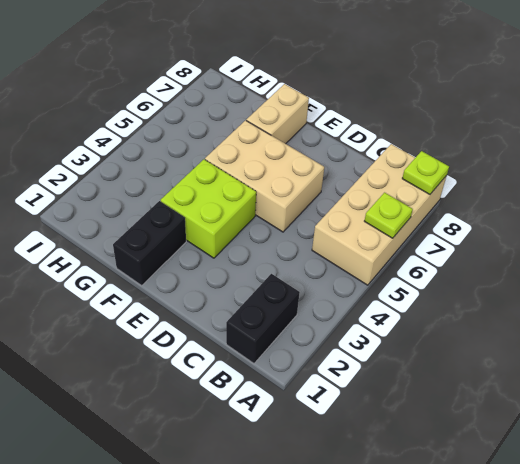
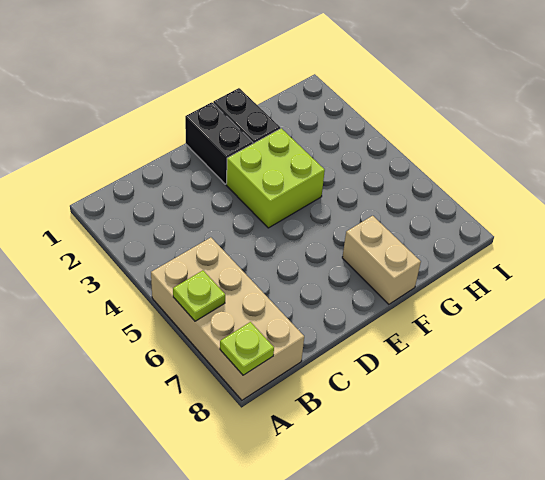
black brick B1:B2 level 1 -> black brick E1:E2 level 1
tan brick D5:F6 level 1 -> none

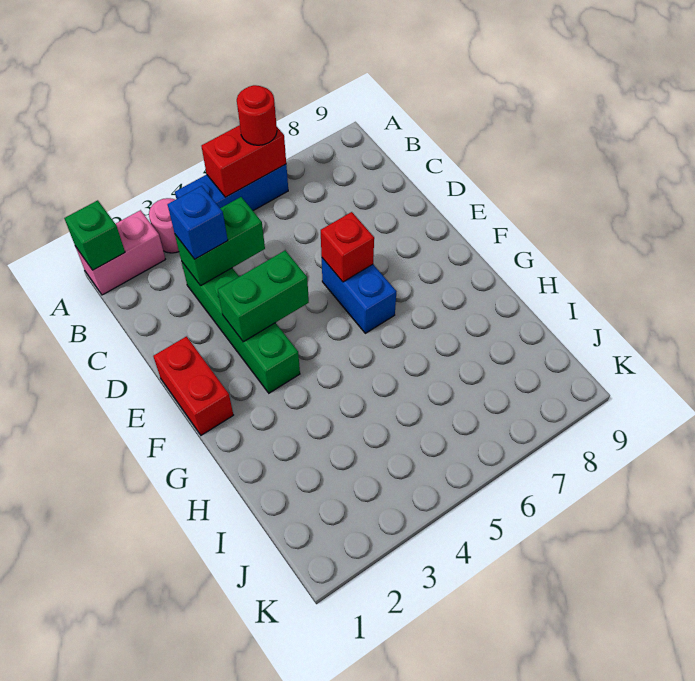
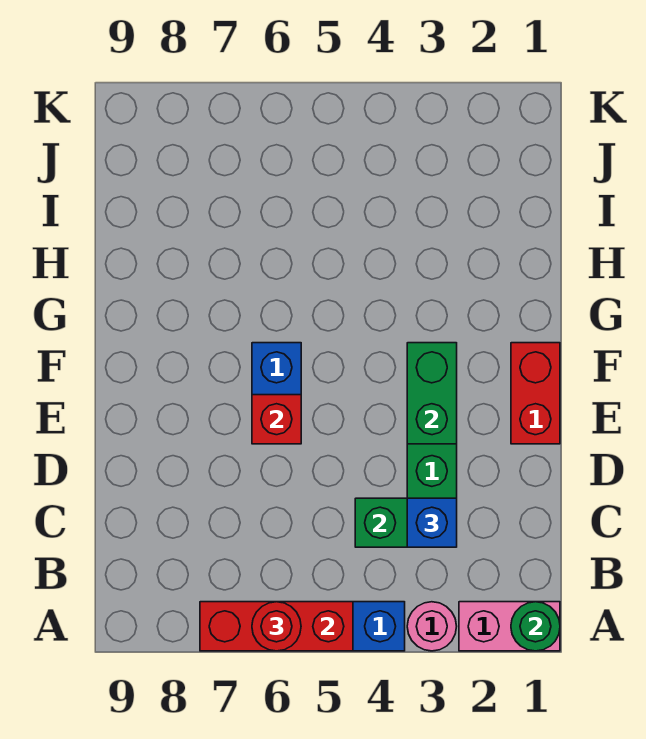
green brick A1 level 2 -> green round brick A1 level 2
red brick A5:A6 level 2 -> red brick A5:A7 level 2
green brick E3:E4 level 2 -> green brick E3:F3 level 2

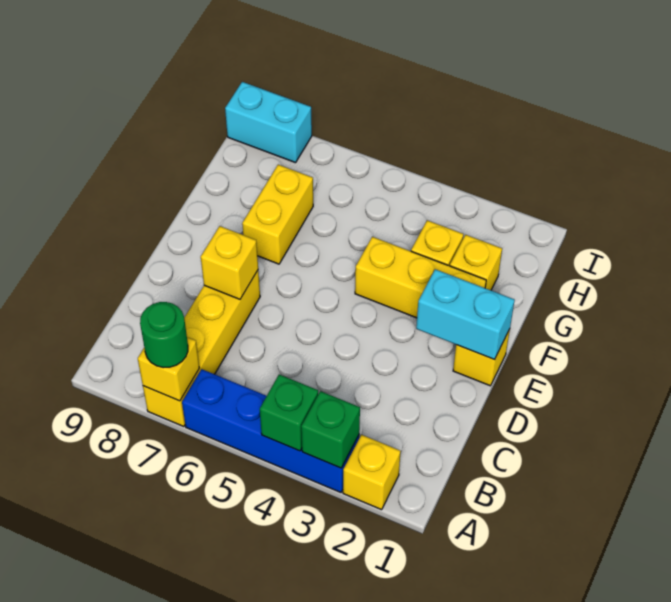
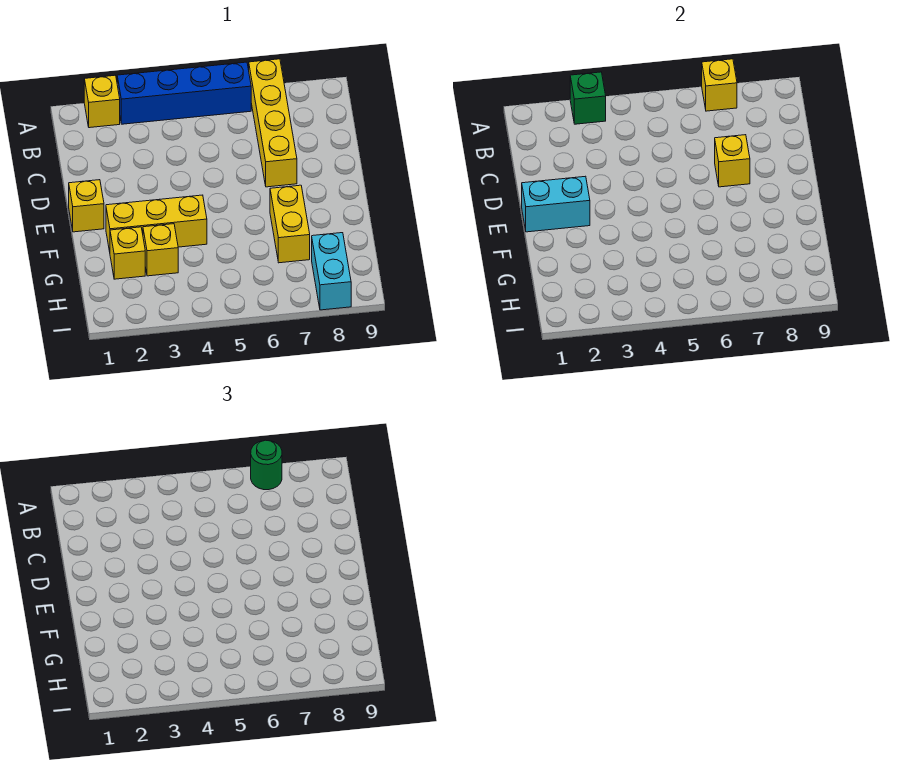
green brick A4 level 2 -> none
cyan brick I8:I9 level 1 -> cyan brick H8:I8 level 1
◇ ◇ ◇ ◇
• Aim of the task:
Beginning at the line that contains "tan brick D5:F6 level 1 -> none", transcribe it and every later line through the last line of the data above, exactly, and drop the pictures.

• Response to this exercise:
tan brick D5:F6 level 1 -> none

green brick A1 level 2 -> green round brick A1 level 2
red brick A5:A6 level 2 -> red brick A5:A7 level 2
green brick E3:E4 level 2 -> green brick E3:F3 level 2

green brick A4 level 2 -> none
cyan brick I8:I9 level 1 -> cyan brick H8:I8 level 1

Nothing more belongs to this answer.